* [DIRECTIONS FOR THIS TASK]:
Would you copy out, exactly as written, each line from the one containing "TP3: test point (SIG13) -> none" to the end of the records below?
[[ RECORDS SHOWN open ]]
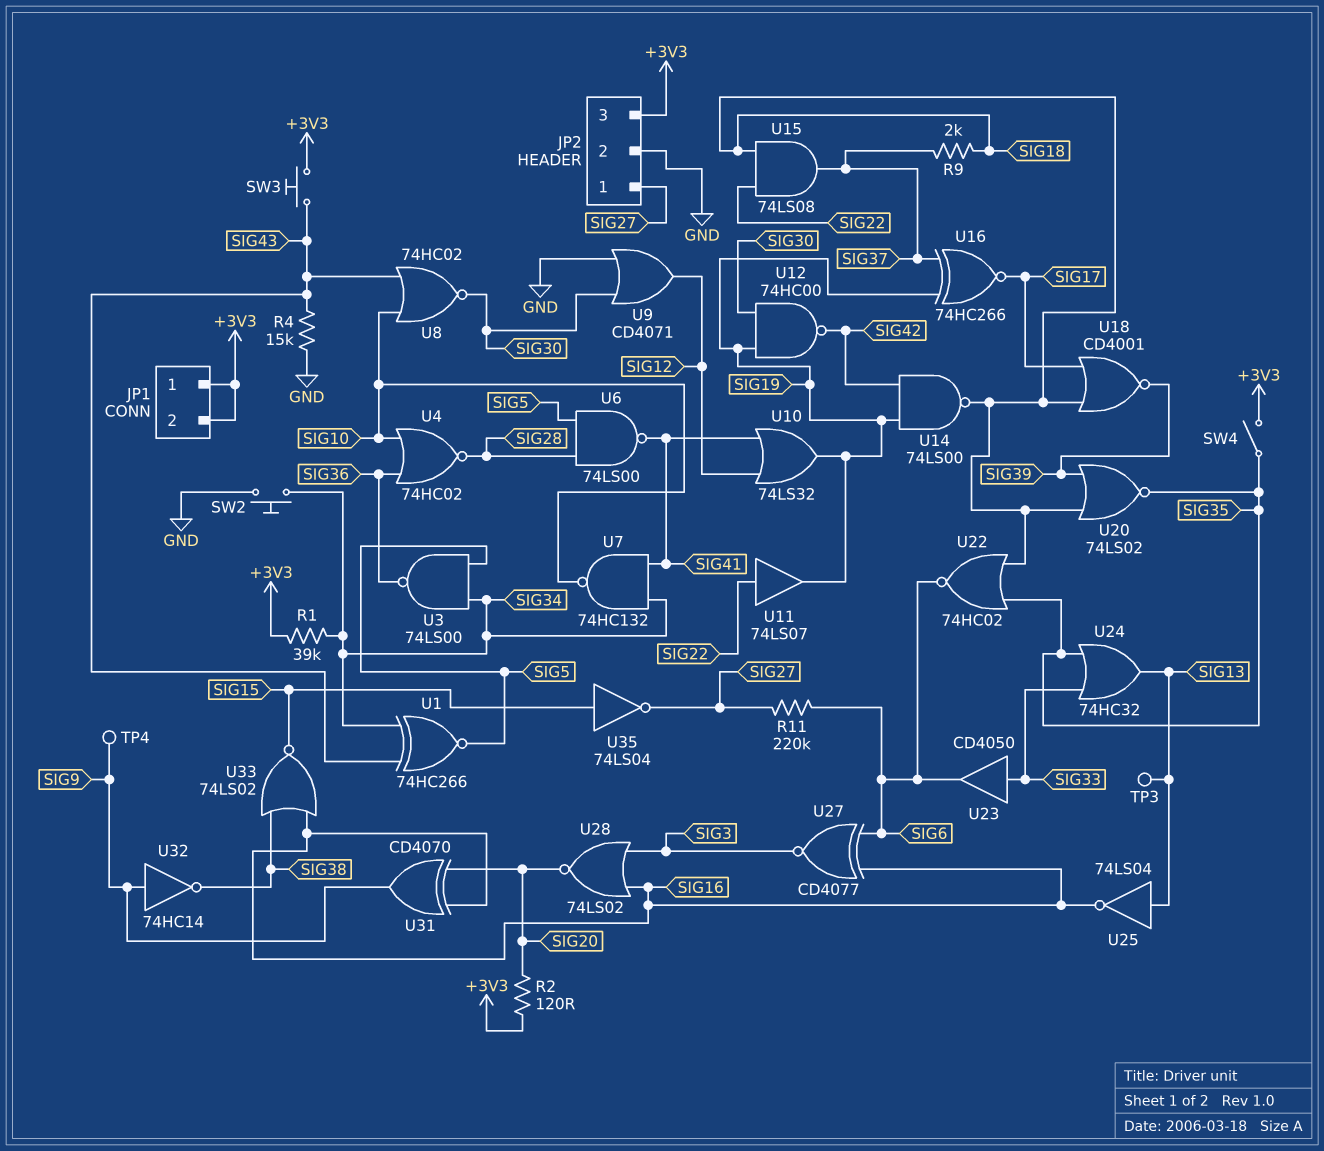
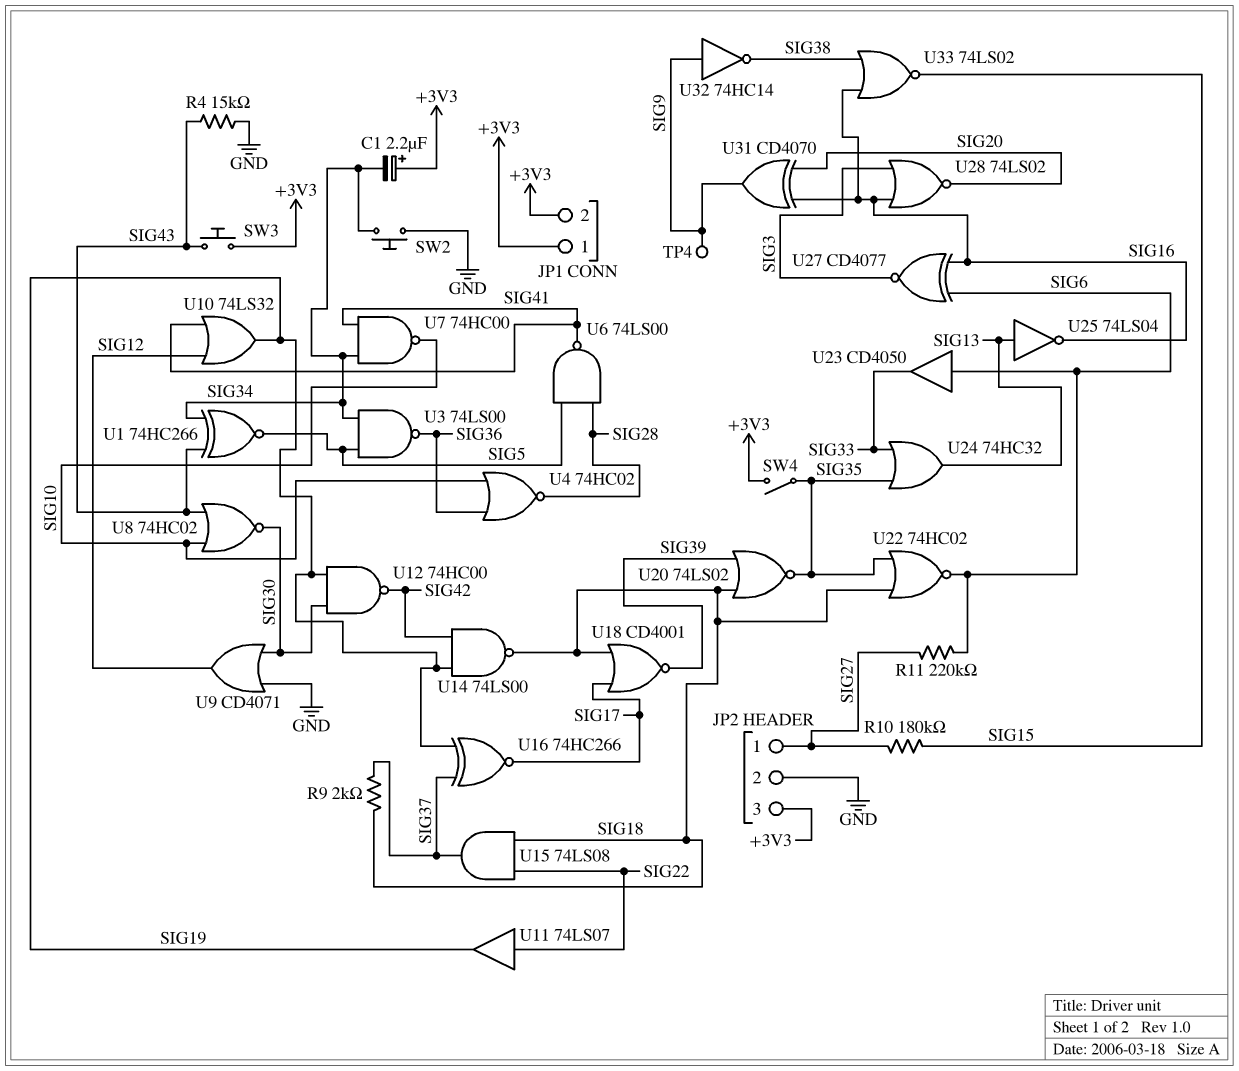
C1: none -> 2.2uF (plus +3V3, minus SIG34)
R1: 39k (+3V3, SIG34) -> none
R2: 120 (+3V3, SIG20) -> none
R10: none -> 180k (SIG15, SIG27)
TP3: test point (SIG13) -> none
U7: NAND 74HC132 (in SIG34, in SIG41, out SIG10) -> NAND 74HC00 (in SIG34, in SIG41, out SIG10)
U23: buffer CD4050 (in SIG33, out SIG6) -> buffer CD4050 (in SIG6, out SIG33)
U35: NOT 74LS04 (in SIG15, out SIG27) -> none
[[ RECORDS SHOWN closed ]]
* [OUTPUT FOR THIS EXERCISE]:
TP3: test point (SIG13) -> none
U7: NAND 74HC132 (in SIG34, in SIG41, out SIG10) -> NAND 74HC00 (in SIG34, in SIG41, out SIG10)
U23: buffer CD4050 (in SIG33, out SIG6) -> buffer CD4050 (in SIG6, out SIG33)
U35: NOT 74LS04 (in SIG15, out SIG27) -> none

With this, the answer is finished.